» SUPPLIED DATA
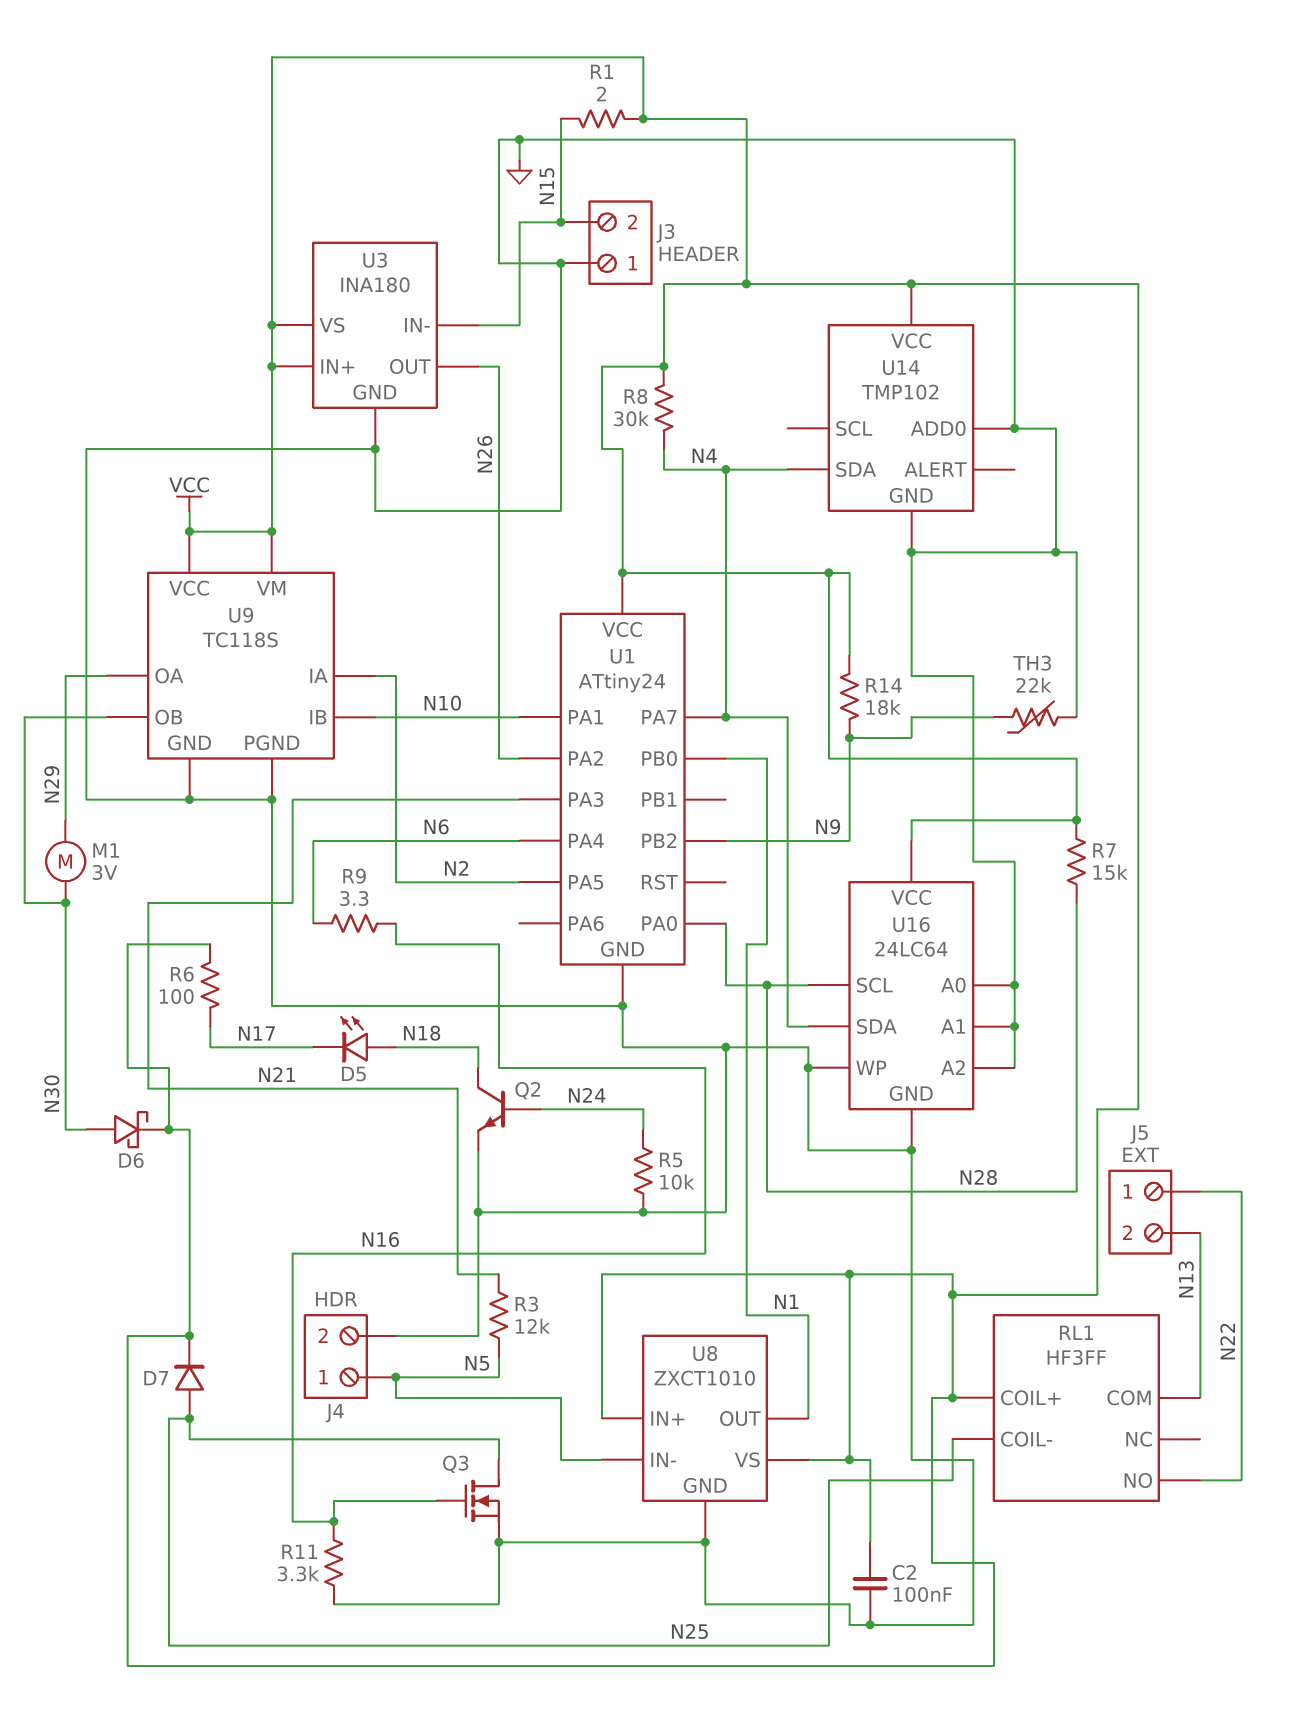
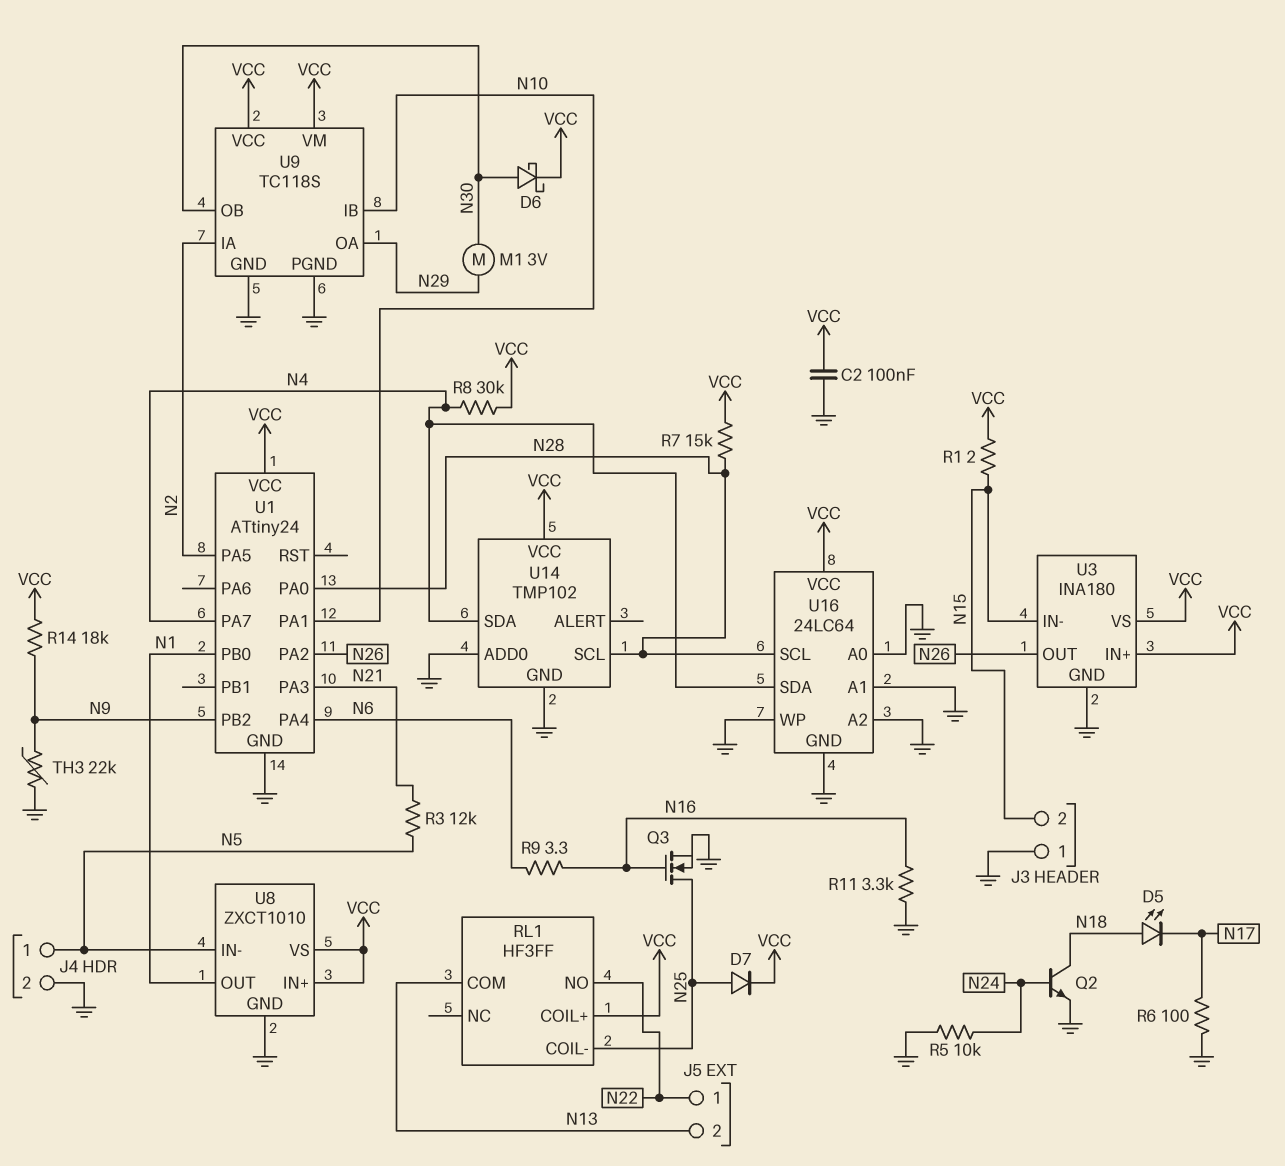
R6: 100 (N17, VCC) -> 100 (GND, N17)
U14 pin SCL: none -> N28

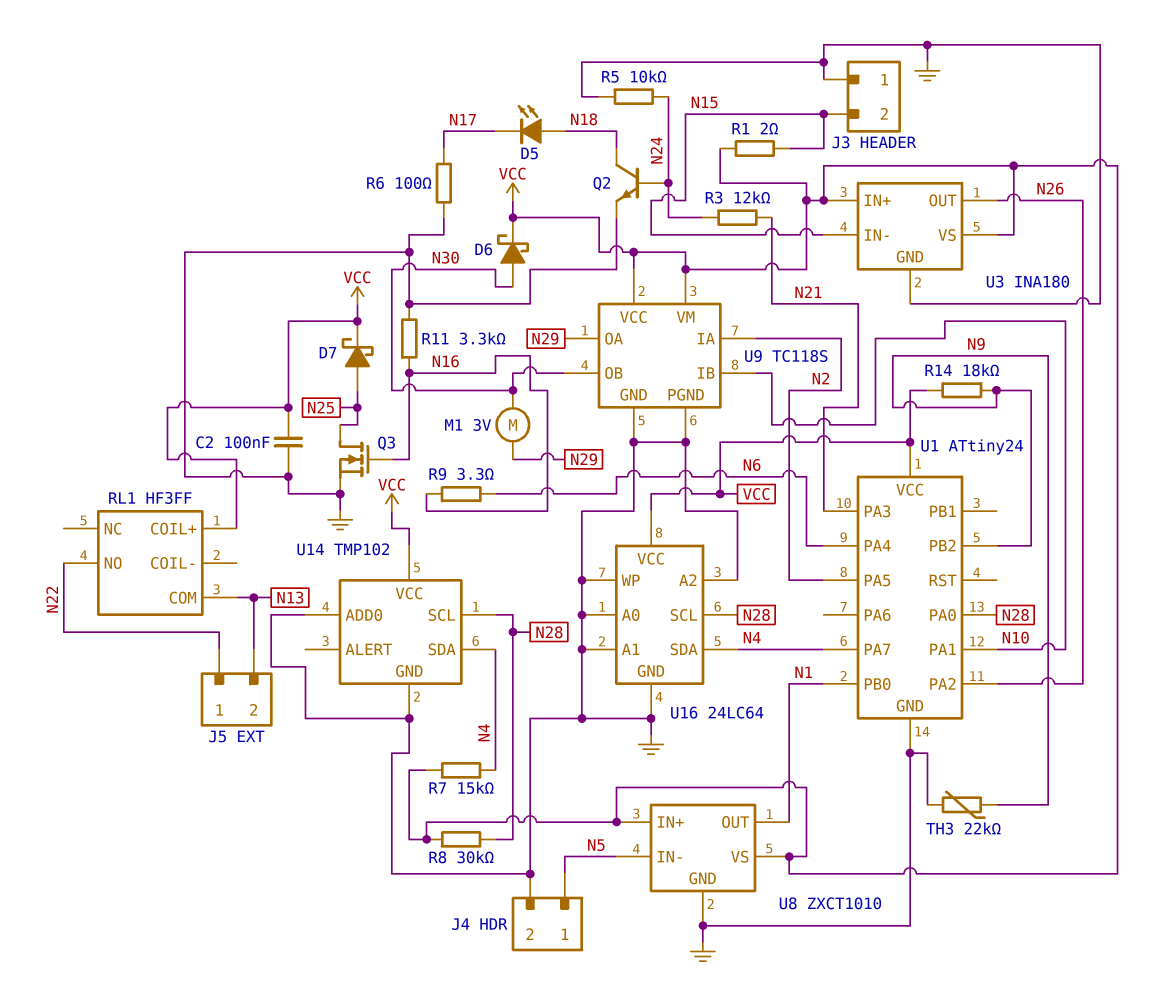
D7: diode (A N25, K VCC) -> schottky (A N25, K VCC)
R3: 12k (N5, N21) -> 12k (N21, N24)
R7: 15k (N28, VCC) -> 15k (N4, VCC)
R8: 30k (N4, VCC) -> 30k (N28, VCC)
RL1 pin COIL-: N25 -> none

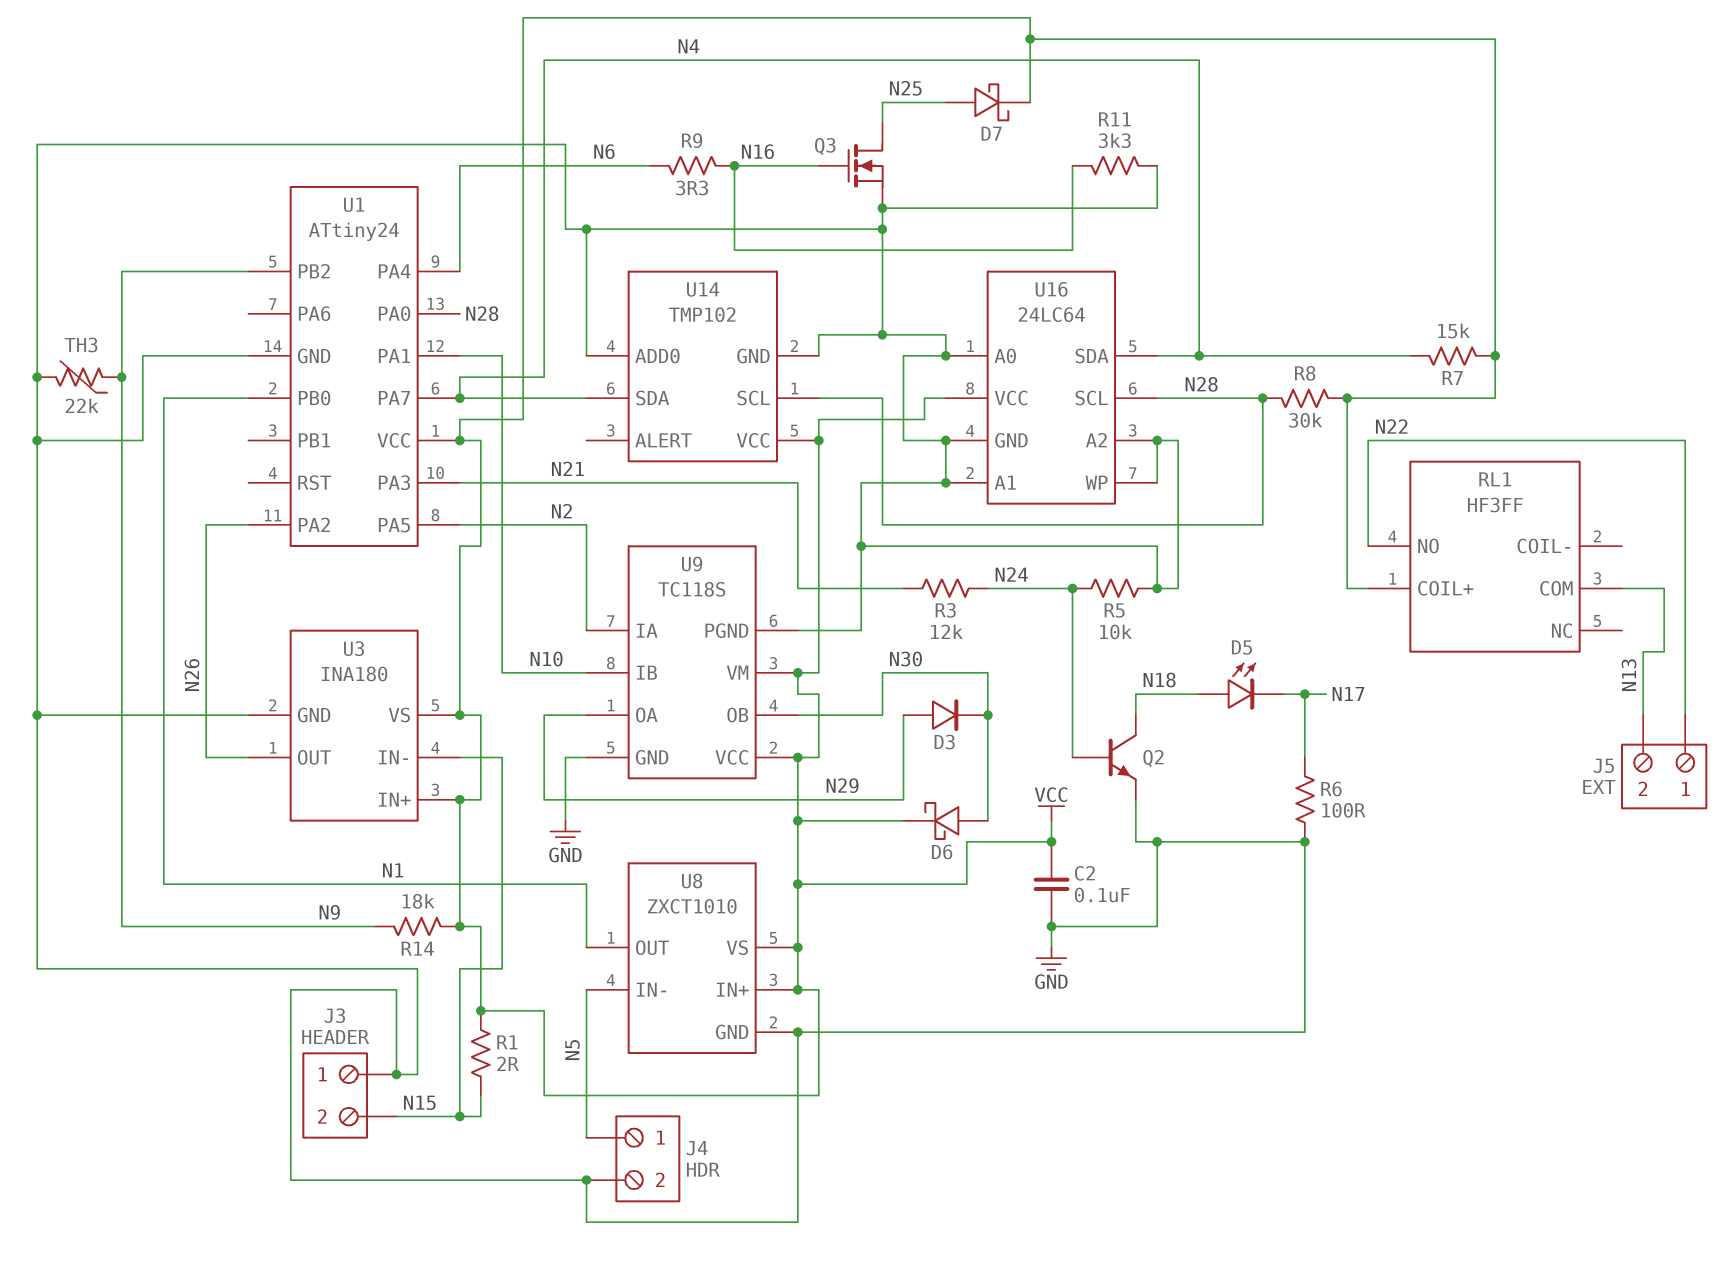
D3: none -> diode (A N29, K N30)
M1: motor 3V (N29, N30) -> none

» PROBLEM DESCRIPTION
Return every line from the entries above that includes the word "diode".

» RESULT OF THE TASK
D7: diode (A N25, K VCC) -> schottky (A N25, K VCC)
D3: none -> diode (A N29, K N30)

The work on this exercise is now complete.